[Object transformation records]

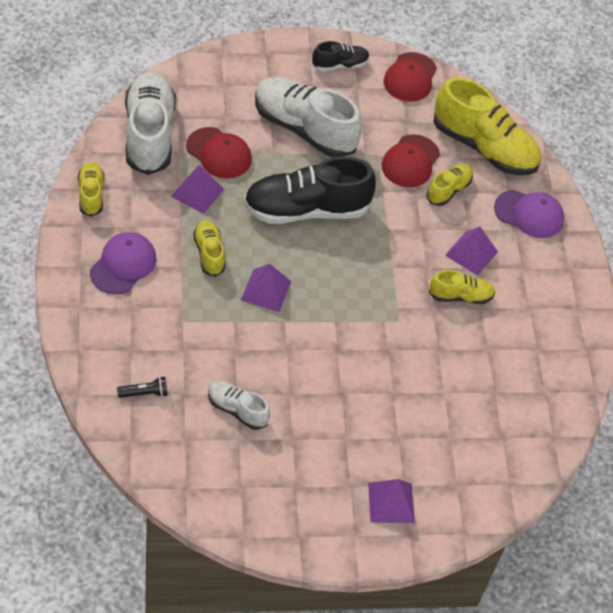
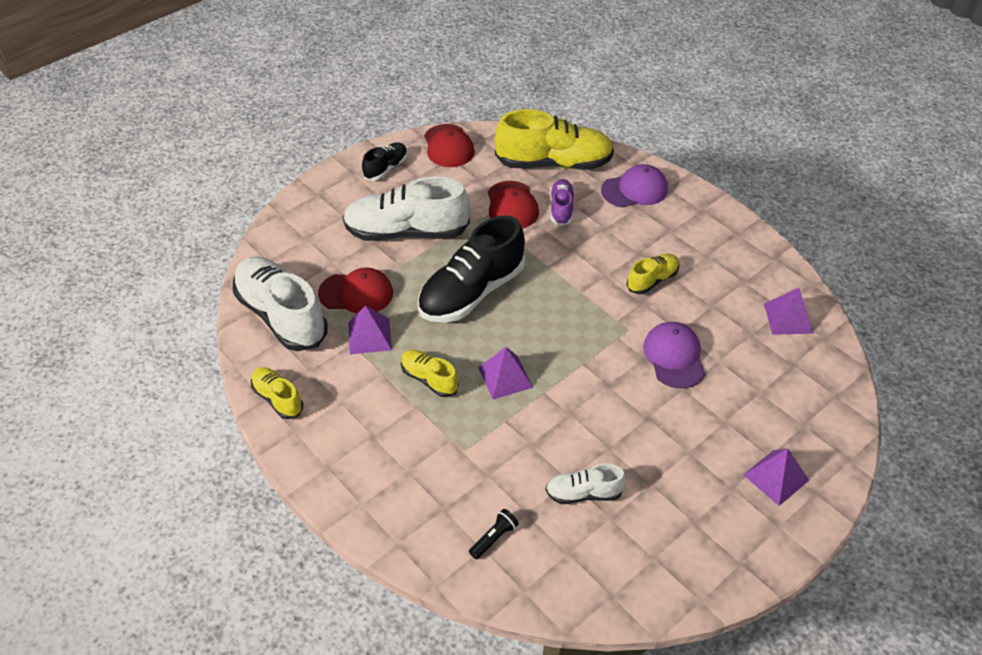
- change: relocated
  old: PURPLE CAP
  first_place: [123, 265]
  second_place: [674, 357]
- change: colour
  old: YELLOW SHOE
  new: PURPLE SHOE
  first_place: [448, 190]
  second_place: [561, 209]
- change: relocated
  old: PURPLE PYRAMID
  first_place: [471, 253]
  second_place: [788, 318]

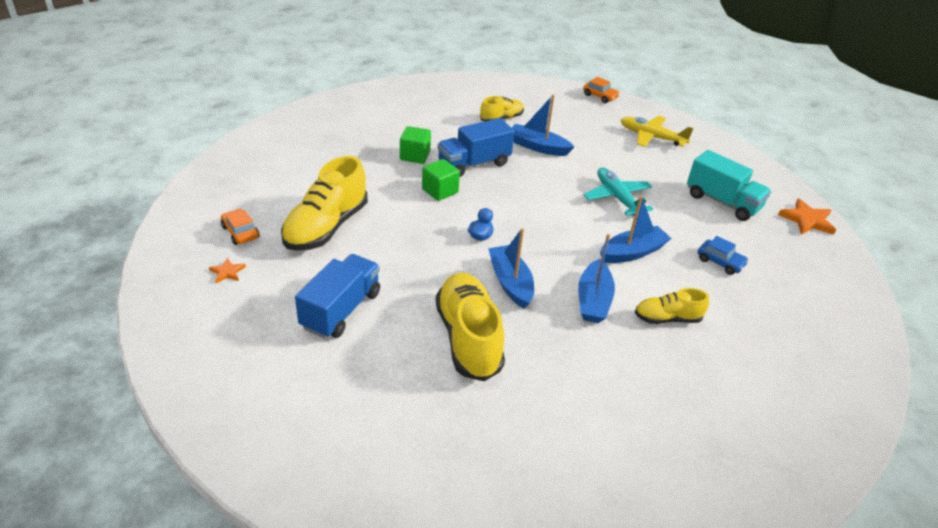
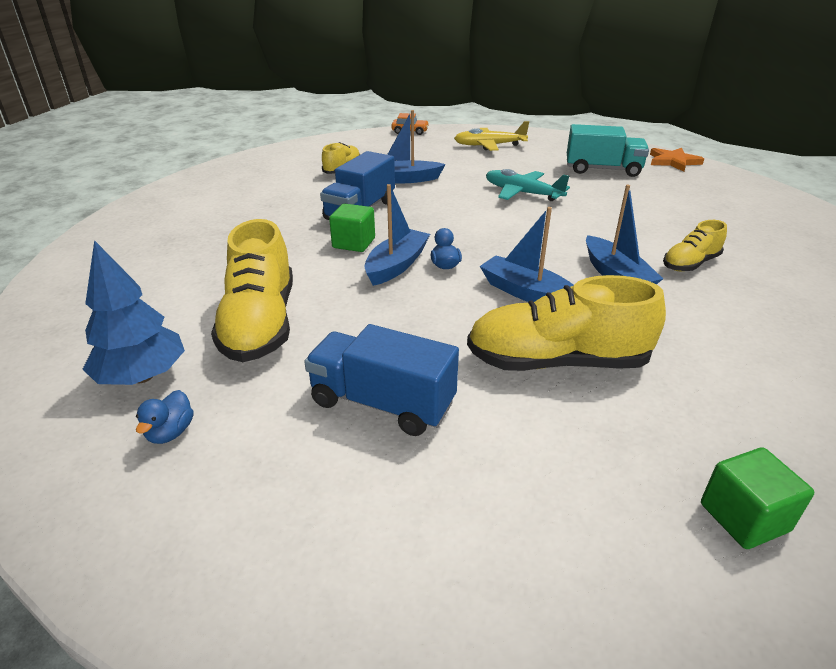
- change: exchanged
  old: ORANGE STAR
  new: BLUE DUCK
  first_place: [227, 272]
  second_place: [170, 432]
- change: exchanged
  old: ORANGE CAR
  new: BLUE TREE
  first_place: [240, 232]
  second_place: [142, 376]
- change: spun
  old: BLUE TRUCK
  first_place: [341, 310]
  second_place: [382, 403]
  degrees: -60
- change: relocated
  old: GREEN CUBE
  first_place: [415, 156]
  second_place: [744, 517]
- change: spun
  old: YELLOW SHOE
  first_place: [468, 338]
  second_place: [556, 362]
  degrees: -45
- change: relocated
  old: BLUE BOAT
  first_place: [632, 252]
  second_place: [396, 265]
- change: missing
  old: BLUE CAR
  first_place: [720, 262]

- **REQUIREMENT**
Reproduce all the entries above exactly. Include no images.

- **RESPONSE TO THIS TASK**
- change: relocated
  old: PURPLE CAP
  first_place: [123, 265]
  second_place: [674, 357]
- change: colour
  old: YELLOW SHOE
  new: PURPLE SHOE
  first_place: [448, 190]
  second_place: [561, 209]
- change: relocated
  old: PURPLE PYRAMID
  first_place: [471, 253]
  second_place: [788, 318]

- change: exchanged
  old: ORANGE STAR
  new: BLUE DUCK
  first_place: [227, 272]
  second_place: [170, 432]
- change: exchanged
  old: ORANGE CAR
  new: BLUE TREE
  first_place: [240, 232]
  second_place: [142, 376]
- change: spun
  old: BLUE TRUCK
  first_place: [341, 310]
  second_place: [382, 403]
  degrees: -60
- change: relocated
  old: GREEN CUBE
  first_place: [415, 156]
  second_place: [744, 517]
- change: spun
  old: YELLOW SHOE
  first_place: [468, 338]
  second_place: [556, 362]
  degrees: -45
- change: relocated
  old: BLUE BOAT
  first_place: [632, 252]
  second_place: [396, 265]
- change: missing
  old: BLUE CAR
  first_place: [720, 262]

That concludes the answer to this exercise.